- [Supplied material]:
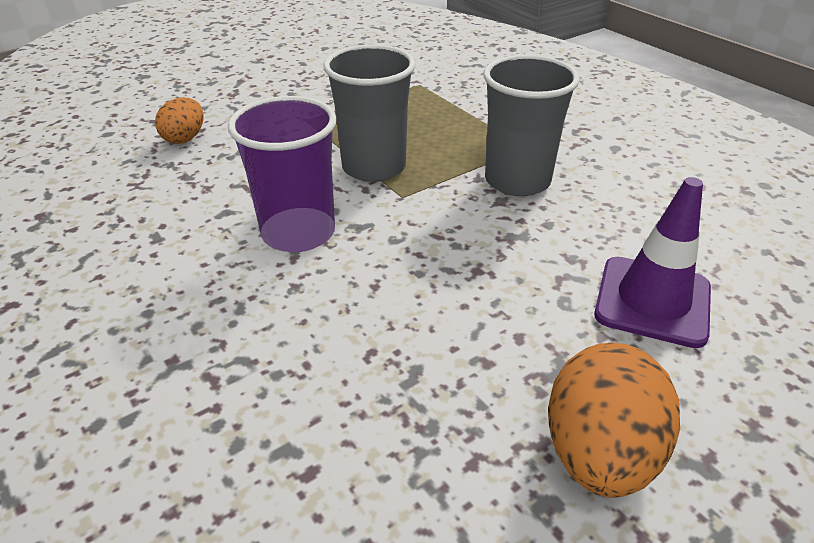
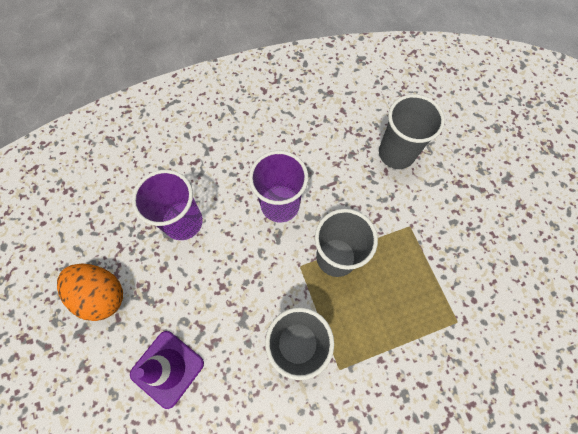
camera: 105 degrees right, 30 degrees up
(185, 138) = (396, 153): orange egg -> grey cup
(371, 356) = (183, 222): none -> purple cup

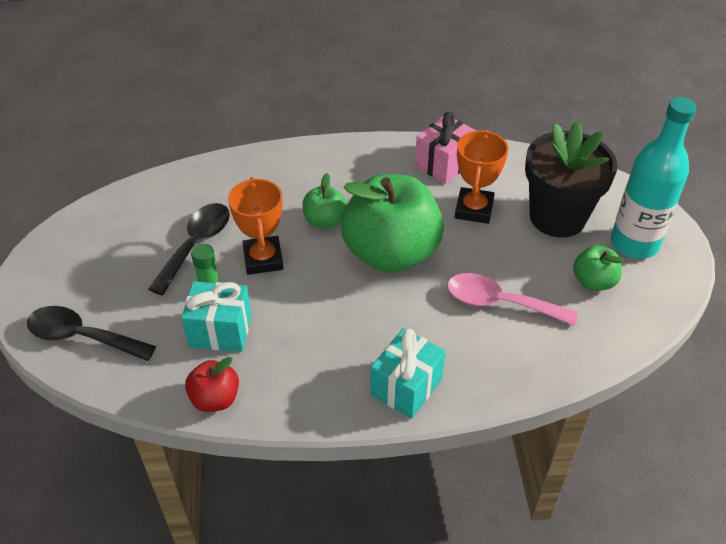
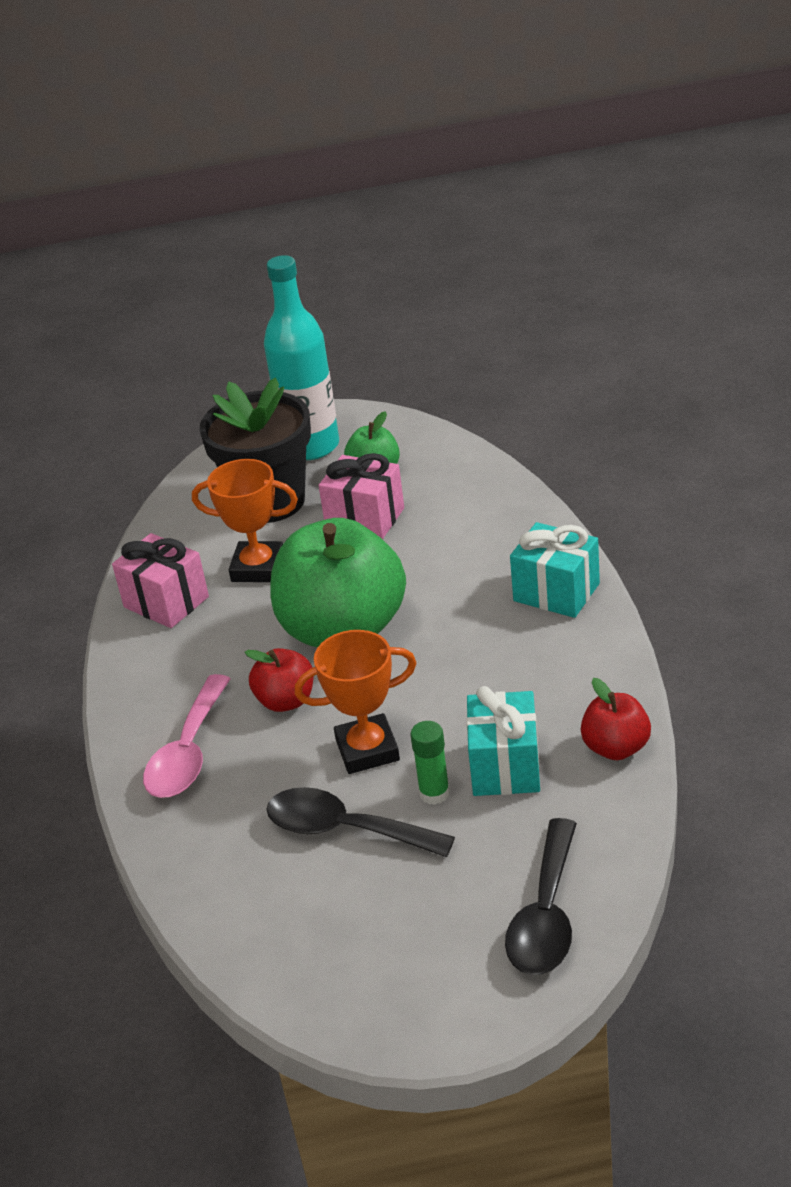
camera: 90 degrees left, 10 degrees down
(324, 221) = (286, 701): green apple -> red apple
(499, 303) = (417, 535): pink spoon -> pink spoon (188, 752)
(527, 272) = (365, 518): none -> pink gift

- [How to complete this task]: Everything in the entries except the images must be copied exactly.

- [Response to the task]:
camera: 105 degrees right, 30 degrees up
(185, 138) = (396, 153): orange egg -> grey cup
(371, 356) = (183, 222): none -> purple cup

camera: 90 degrees left, 10 degrees down
(324, 221) = (286, 701): green apple -> red apple
(499, 303) = (417, 535): pink spoon -> pink spoon (188, 752)
(527, 272) = (365, 518): none -> pink gift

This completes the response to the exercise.